Content starts
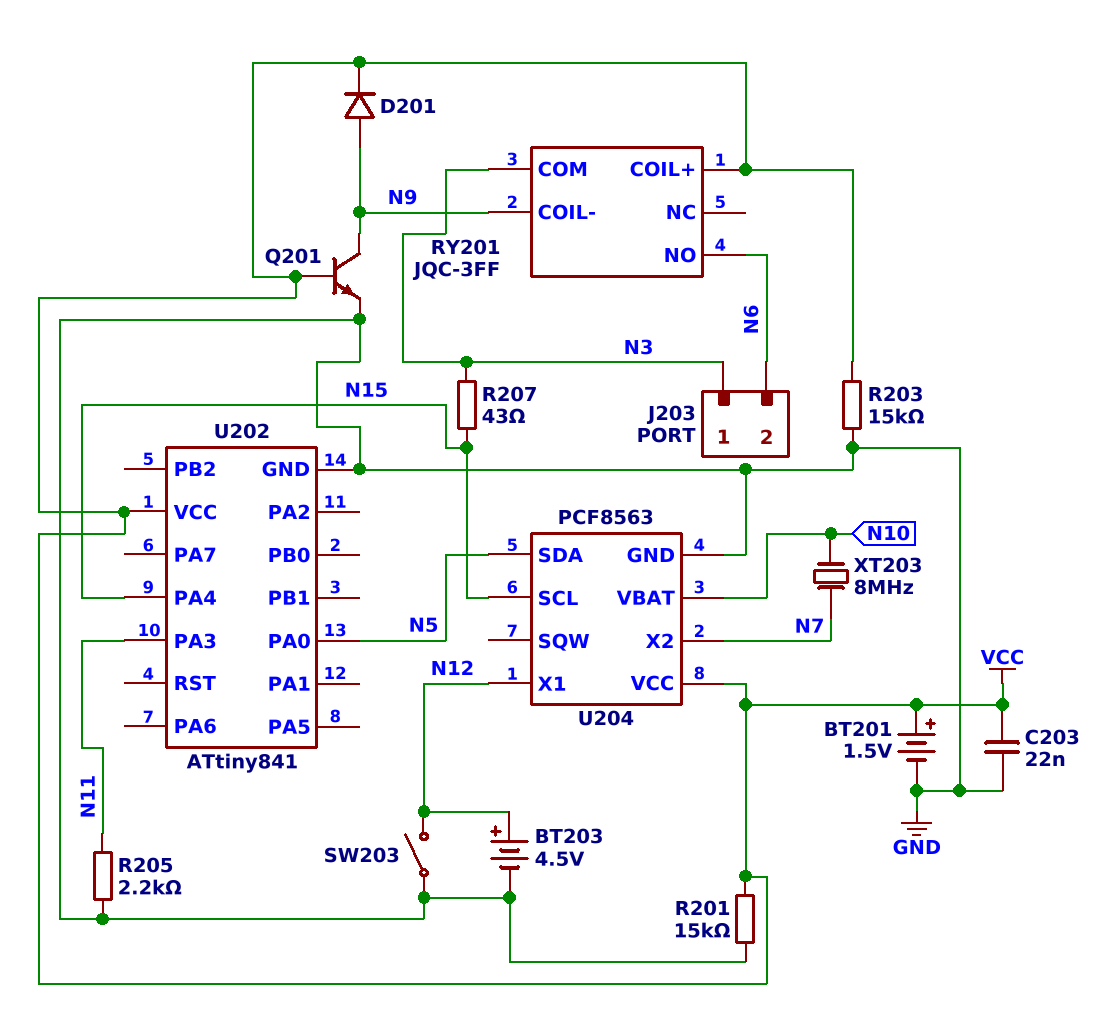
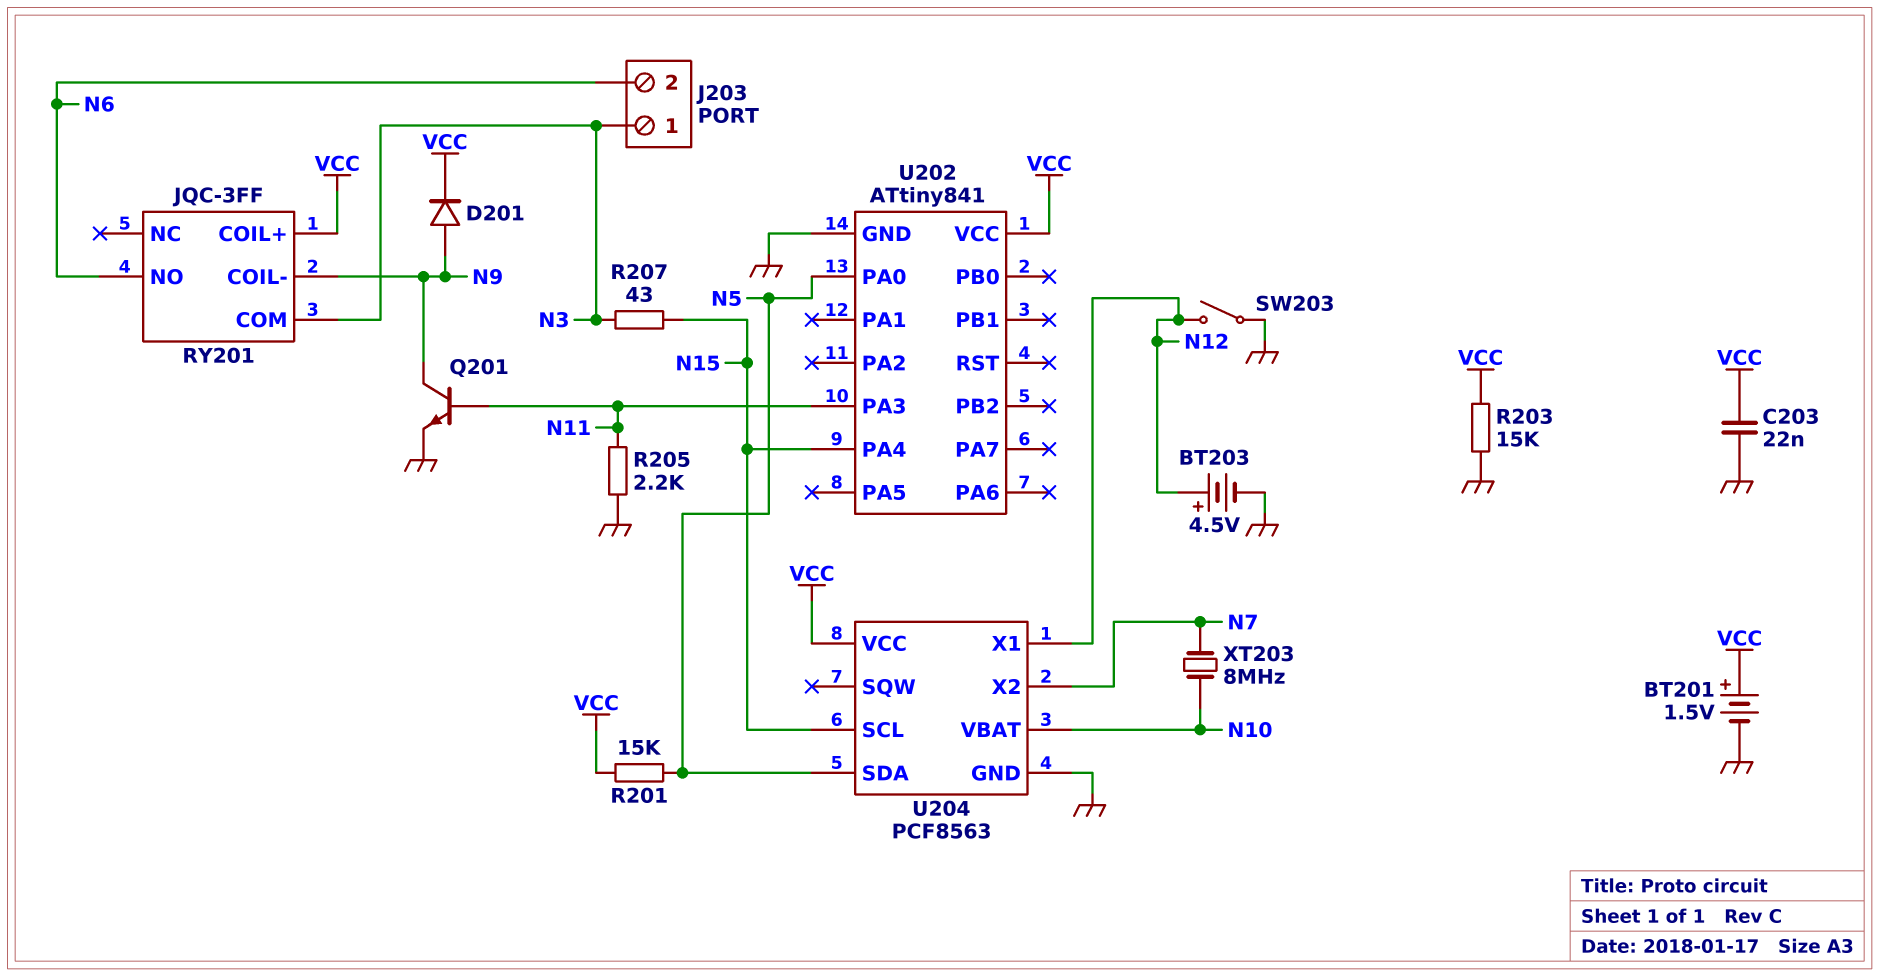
Q201: NPN (B VCC, C N9, E GND) -> NPN (B N11, C N9, E GND)
R201: 15k (GND, VCC) -> 15k (N5, VCC)

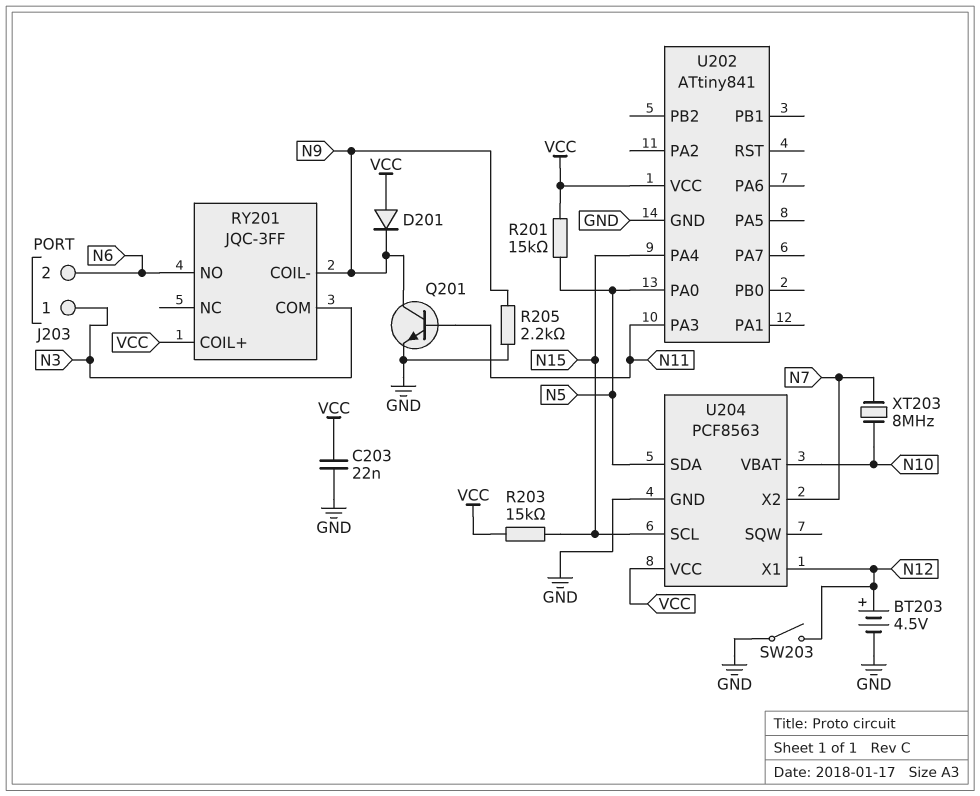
BT201: 1.5V (plus VCC, minus GND) -> none
D201: diode (A N9, K VCC) -> diode (A VCC, K N9)
R203: 15k (GND, VCC) -> 15k (N15, VCC)
R205: 2.2k (GND, N11) -> 2.2k (GND, N9)
R207: 43 (N3, N15) -> none

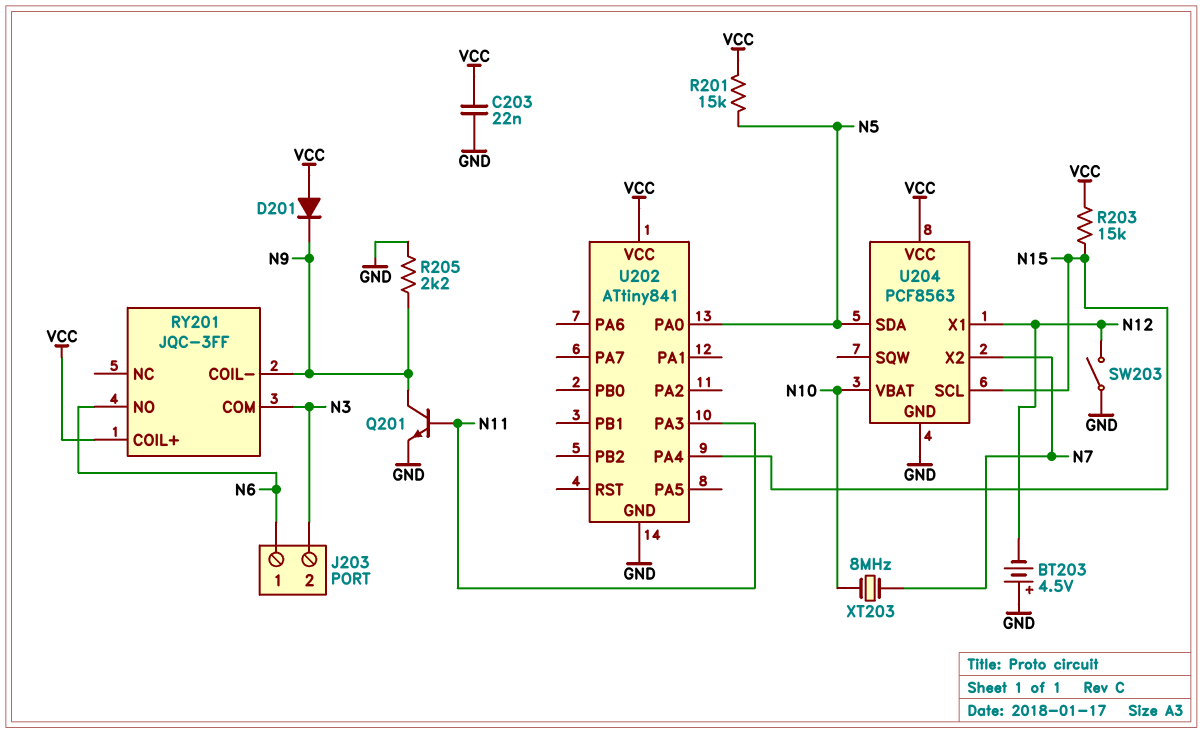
BT203: 4.5V (plus N12, minus GND) -> 4.5V (plus GND, minus N12)
J203 pin 1: N3 -> N6
J203 pin 2: N6 -> N3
Content ends
# [To do]
Hand back the data exactly as it appears, with all pictures cut.

# [Output]
Q201: NPN (B VCC, C N9, E GND) -> NPN (B N11, C N9, E GND)
R201: 15k (GND, VCC) -> 15k (N5, VCC)

BT201: 1.5V (plus VCC, minus GND) -> none
D201: diode (A N9, K VCC) -> diode (A VCC, K N9)
R203: 15k (GND, VCC) -> 15k (N15, VCC)
R205: 2.2k (GND, N11) -> 2.2k (GND, N9)
R207: 43 (N3, N15) -> none

BT203: 4.5V (plus N12, minus GND) -> 4.5V (plus GND, minus N12)
J203 pin 1: N3 -> N6
J203 pin 2: N6 -> N3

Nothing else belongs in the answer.